*Description of the task:* Convert the stretch of the listing below, from the line containing "Question: Is shiny black bike at left above" through the line containing "Question: Which point appears", into a Markdown table with a Row column holding the row number and a Line column holding the line itself. Leave out blank lines.

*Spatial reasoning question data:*
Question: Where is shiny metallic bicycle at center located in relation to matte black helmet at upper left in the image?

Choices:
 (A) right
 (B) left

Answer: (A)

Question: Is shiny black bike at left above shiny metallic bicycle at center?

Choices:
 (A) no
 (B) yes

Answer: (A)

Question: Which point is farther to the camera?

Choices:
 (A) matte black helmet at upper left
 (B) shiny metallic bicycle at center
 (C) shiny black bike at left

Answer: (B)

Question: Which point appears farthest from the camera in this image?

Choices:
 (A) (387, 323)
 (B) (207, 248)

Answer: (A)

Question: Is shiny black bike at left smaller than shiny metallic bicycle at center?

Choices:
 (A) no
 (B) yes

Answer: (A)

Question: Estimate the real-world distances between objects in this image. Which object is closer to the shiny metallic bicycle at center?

*Problem solution:*
| Row | Line |
|---|---|
| 1 | Question: Is shiny black bike at left above shiny metallic bicycle at center? |
| 2 | Choices: |
| 3 |  (A) no |
| 4 |  (B) yes |
| 5 | Answer: (A) |
| 6 | Question: Which point is farther to the camera? |
| 7 | Choices: |
| 8 |  (A) matte black helmet at upper left |
| 9 |  (B) shiny metallic bicycle at center |
| 10 |  (C) shiny black bike at left |
| 11 | Answer: (B) |
| 12 | Question: Which point appears farthest from the camera in this image? |